*Assigned task*. Below are the entries; give again exactly the lines from the one mentioning "blue circle: moved 12 px right, 17 px up" through the one mentioning "pink circle: moved 2 px up", inclusive.

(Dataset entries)
****************
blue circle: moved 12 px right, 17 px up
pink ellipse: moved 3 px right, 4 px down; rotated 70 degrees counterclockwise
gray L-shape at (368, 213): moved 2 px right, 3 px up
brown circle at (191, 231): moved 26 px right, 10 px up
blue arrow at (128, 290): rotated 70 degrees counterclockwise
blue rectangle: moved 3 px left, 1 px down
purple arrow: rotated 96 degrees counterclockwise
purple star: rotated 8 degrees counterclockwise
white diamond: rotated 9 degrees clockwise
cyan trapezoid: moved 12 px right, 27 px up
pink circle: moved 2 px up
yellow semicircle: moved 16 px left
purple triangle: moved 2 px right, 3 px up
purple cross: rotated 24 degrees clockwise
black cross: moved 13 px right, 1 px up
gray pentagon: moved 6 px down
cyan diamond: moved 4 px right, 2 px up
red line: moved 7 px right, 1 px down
****************
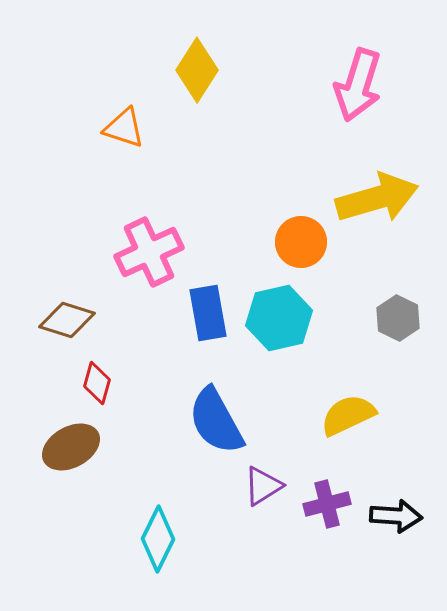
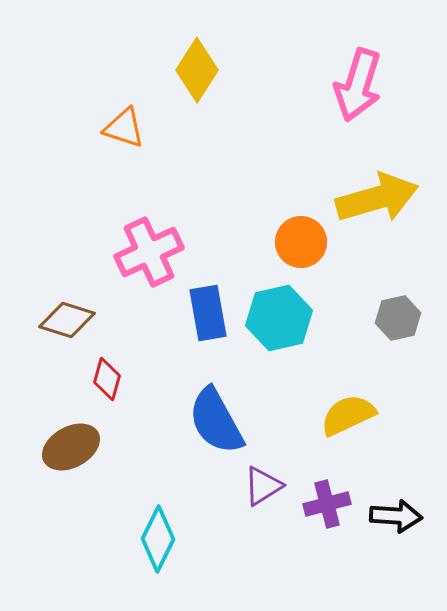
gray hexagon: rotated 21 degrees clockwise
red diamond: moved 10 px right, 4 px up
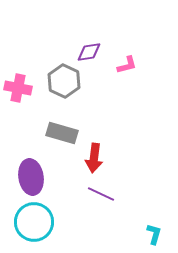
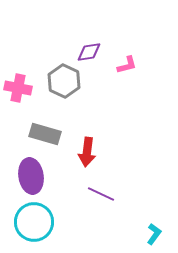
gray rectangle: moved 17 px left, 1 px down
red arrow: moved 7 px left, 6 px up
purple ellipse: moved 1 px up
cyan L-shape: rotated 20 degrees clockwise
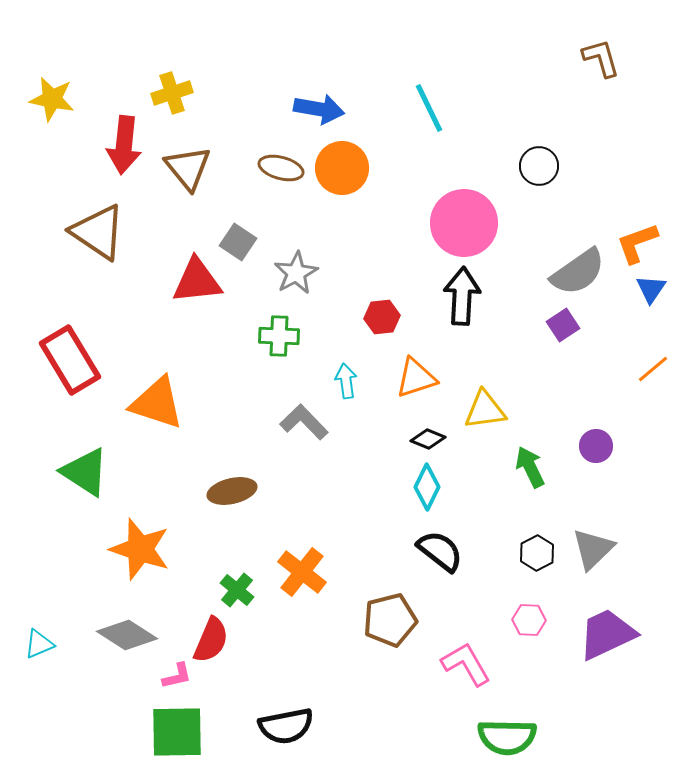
****************
*Output below*.
blue circle: moved 12 px right, 17 px up
pink ellipse: moved 3 px right, 4 px down; rotated 70 degrees counterclockwise
gray L-shape at (368, 213): moved 2 px right, 3 px up
brown circle at (191, 231): moved 26 px right, 10 px up
blue arrow at (128, 290): rotated 70 degrees counterclockwise
blue rectangle: moved 3 px left, 1 px down
purple arrow: rotated 96 degrees counterclockwise
purple star: rotated 8 degrees counterclockwise
white diamond: rotated 9 degrees clockwise
cyan trapezoid: moved 12 px right, 27 px up
pink circle: moved 2 px up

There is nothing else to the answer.